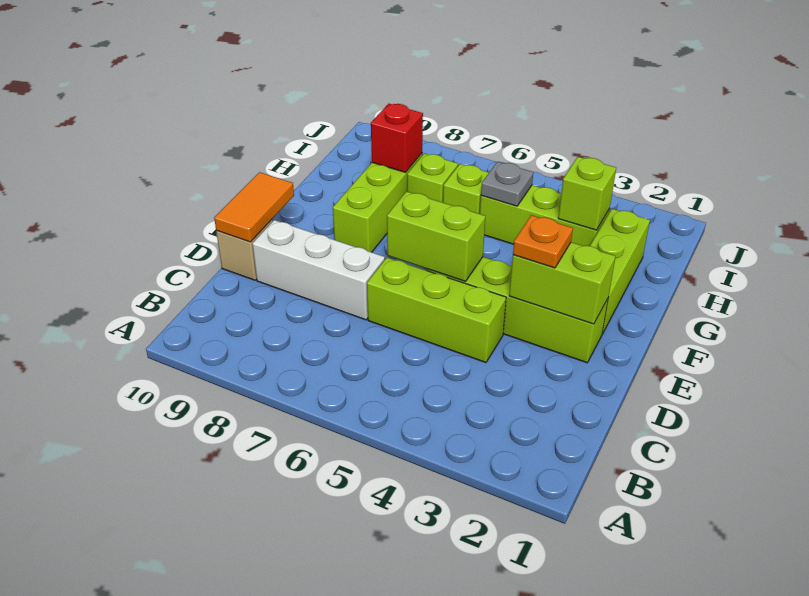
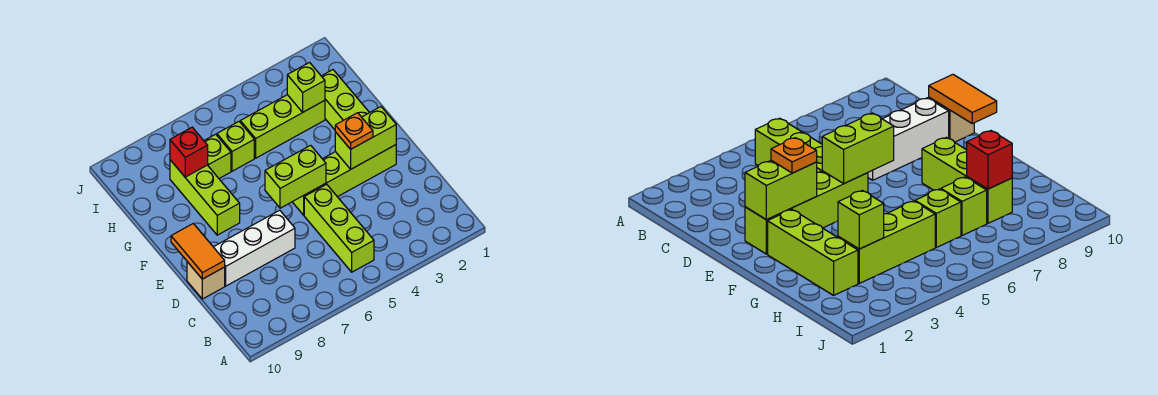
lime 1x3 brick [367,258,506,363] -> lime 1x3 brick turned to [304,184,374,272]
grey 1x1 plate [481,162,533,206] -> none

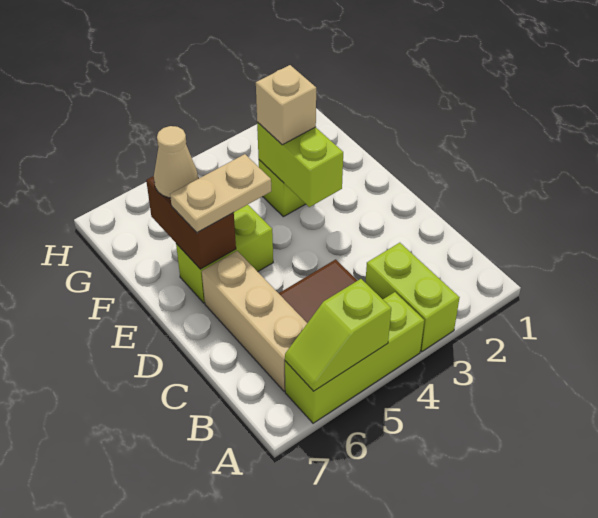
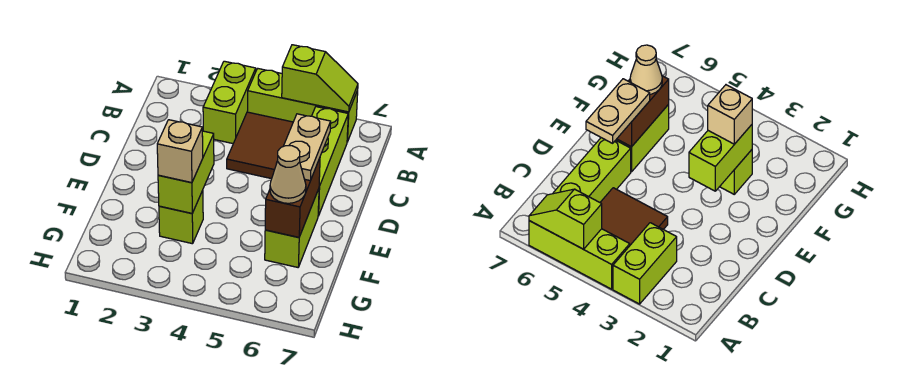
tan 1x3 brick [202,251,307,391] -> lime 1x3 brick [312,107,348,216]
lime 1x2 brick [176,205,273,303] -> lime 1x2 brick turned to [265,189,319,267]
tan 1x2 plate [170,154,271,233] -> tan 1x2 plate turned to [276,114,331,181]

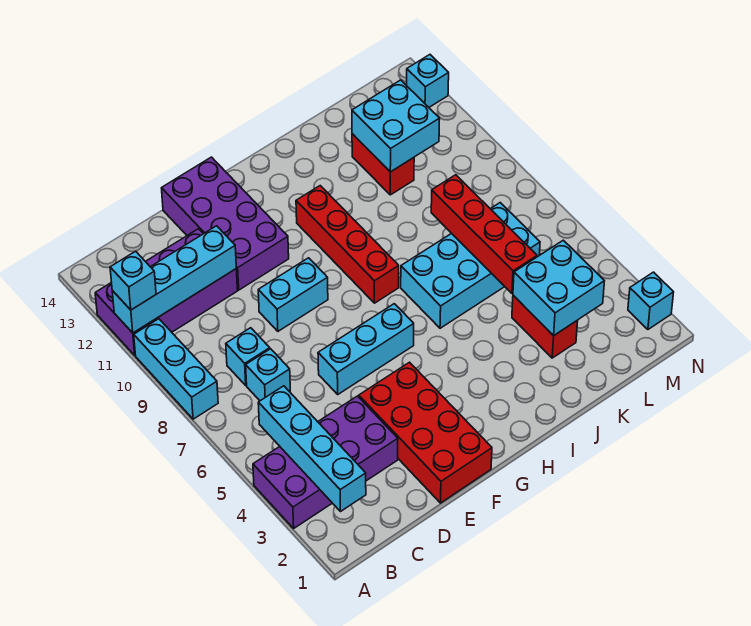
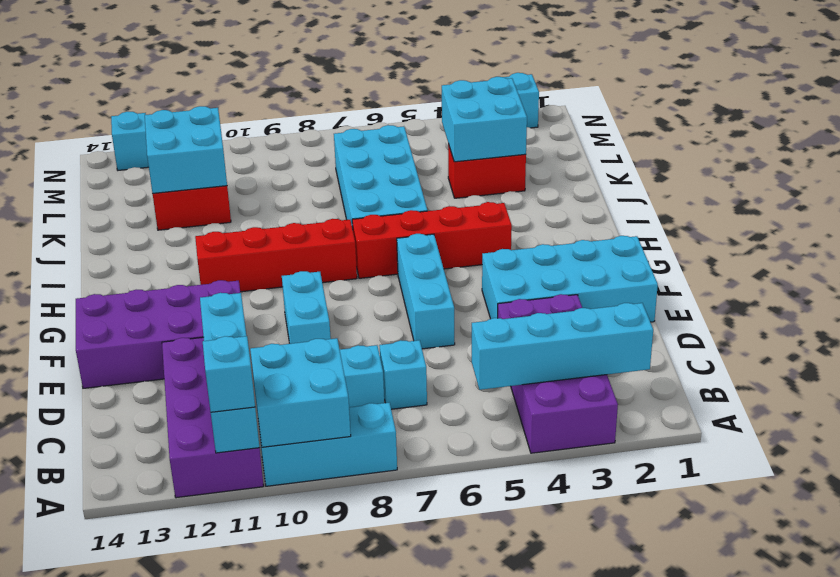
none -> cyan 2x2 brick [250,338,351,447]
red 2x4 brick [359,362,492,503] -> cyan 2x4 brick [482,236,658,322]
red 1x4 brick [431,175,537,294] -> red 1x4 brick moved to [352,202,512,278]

*Problem description*. Output the entries exactly and keep every picture out of them.

*Output of the task*.
lime 1x3 brick [367,258,506,363] -> lime 1x3 brick turned to [304,184,374,272]
grey 1x1 plate [481,162,533,206] -> none

tan 1x3 brick [202,251,307,391] -> lime 1x3 brick [312,107,348,216]
lime 1x2 brick [176,205,273,303] -> lime 1x2 brick turned to [265,189,319,267]
tan 1x2 plate [170,154,271,233] -> tan 1x2 plate turned to [276,114,331,181]

none -> cyan 2x2 brick [250,338,351,447]
red 2x4 brick [359,362,492,503] -> cyan 2x4 brick [482,236,658,322]
red 1x4 brick [431,175,537,294] -> red 1x4 brick moved to [352,202,512,278]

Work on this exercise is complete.